Directions for this task: Select each line in the entries below that contains the string "kern" and copy those lines verbatim.

Records provided:
########

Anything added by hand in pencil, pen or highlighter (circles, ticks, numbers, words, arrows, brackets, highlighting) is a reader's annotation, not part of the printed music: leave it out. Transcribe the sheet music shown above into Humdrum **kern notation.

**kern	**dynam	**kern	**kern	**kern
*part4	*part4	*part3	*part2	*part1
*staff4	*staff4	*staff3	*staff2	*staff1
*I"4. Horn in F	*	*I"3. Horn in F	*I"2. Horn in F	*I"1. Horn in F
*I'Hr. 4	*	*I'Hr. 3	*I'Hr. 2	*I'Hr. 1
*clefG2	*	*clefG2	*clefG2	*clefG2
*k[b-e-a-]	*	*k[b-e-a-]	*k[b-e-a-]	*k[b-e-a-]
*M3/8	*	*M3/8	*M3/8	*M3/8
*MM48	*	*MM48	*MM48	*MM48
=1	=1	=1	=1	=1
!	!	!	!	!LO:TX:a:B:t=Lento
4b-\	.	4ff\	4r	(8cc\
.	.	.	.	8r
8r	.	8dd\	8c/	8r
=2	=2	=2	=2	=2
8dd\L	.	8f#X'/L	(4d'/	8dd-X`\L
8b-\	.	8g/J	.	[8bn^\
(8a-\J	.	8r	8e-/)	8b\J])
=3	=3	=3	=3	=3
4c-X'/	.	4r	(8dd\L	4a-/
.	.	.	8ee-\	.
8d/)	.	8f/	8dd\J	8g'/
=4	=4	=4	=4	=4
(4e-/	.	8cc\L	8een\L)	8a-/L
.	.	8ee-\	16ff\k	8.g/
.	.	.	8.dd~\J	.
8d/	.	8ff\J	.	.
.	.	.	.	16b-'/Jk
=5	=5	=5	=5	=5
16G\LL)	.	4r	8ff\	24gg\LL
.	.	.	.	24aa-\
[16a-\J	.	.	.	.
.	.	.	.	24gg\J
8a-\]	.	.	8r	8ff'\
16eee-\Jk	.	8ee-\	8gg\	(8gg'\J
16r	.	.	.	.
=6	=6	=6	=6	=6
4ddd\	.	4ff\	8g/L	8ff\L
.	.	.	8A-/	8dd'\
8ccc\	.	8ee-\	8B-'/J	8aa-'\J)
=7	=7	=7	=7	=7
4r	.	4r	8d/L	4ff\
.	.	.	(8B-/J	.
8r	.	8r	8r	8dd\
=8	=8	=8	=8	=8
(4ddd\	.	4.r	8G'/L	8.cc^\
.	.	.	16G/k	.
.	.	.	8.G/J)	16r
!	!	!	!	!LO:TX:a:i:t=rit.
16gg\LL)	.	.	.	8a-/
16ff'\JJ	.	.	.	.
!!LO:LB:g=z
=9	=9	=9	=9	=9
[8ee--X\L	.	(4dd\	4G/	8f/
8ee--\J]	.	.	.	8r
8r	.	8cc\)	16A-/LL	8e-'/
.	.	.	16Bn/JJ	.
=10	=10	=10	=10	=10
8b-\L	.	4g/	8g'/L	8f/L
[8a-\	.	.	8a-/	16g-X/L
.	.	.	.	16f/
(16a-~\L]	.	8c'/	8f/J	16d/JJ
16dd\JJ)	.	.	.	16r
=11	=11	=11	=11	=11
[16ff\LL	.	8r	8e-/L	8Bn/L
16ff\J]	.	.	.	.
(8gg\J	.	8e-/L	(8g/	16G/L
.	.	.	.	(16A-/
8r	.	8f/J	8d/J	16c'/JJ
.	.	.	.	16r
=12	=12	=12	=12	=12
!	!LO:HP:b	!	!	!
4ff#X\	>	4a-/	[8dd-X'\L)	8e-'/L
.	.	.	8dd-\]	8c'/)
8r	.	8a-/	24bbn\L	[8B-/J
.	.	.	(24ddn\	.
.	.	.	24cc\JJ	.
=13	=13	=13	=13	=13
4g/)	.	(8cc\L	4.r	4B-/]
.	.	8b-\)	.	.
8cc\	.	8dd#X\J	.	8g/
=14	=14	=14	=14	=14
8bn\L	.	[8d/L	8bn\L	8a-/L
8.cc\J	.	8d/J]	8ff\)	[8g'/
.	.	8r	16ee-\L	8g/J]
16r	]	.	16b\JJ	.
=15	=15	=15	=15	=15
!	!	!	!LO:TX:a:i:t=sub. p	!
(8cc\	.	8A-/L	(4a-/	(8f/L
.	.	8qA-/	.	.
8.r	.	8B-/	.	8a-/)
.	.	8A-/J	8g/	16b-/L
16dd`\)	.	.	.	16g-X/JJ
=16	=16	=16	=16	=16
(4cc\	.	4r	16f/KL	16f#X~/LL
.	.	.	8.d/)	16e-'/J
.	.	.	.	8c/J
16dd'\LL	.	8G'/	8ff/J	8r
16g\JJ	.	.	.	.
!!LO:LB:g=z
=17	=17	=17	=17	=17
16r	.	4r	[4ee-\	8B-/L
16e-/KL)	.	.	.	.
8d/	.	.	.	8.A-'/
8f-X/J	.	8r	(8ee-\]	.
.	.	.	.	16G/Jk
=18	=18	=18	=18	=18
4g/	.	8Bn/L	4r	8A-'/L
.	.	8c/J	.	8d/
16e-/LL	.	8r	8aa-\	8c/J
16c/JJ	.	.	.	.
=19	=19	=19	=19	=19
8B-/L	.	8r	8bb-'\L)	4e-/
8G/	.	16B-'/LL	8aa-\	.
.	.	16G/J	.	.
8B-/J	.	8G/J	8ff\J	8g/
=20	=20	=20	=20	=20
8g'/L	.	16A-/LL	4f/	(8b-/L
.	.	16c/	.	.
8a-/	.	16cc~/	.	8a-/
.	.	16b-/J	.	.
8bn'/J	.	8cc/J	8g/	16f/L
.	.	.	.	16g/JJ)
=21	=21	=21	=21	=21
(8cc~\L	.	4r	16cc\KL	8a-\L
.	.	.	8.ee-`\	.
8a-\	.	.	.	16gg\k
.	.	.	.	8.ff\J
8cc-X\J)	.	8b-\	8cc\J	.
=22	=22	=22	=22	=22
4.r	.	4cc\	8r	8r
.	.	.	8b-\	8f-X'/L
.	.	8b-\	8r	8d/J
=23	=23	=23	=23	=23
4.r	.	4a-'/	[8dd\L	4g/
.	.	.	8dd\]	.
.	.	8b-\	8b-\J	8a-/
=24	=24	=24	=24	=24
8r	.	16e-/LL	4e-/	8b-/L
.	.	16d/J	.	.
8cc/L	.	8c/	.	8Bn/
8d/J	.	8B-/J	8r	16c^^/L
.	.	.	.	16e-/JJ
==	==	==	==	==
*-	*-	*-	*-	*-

########

Expected answer:
Anything added by hand in pencil, pen or highlighter (circles, ticks, numbers, words, arrows, brackets, highlighting) is a reader's annotation, not part of the printed music: leave it out. Transcribe the sheet music shown above into Humdrum **kern notation.
**kern	**dynam	**kern	**kern	**kern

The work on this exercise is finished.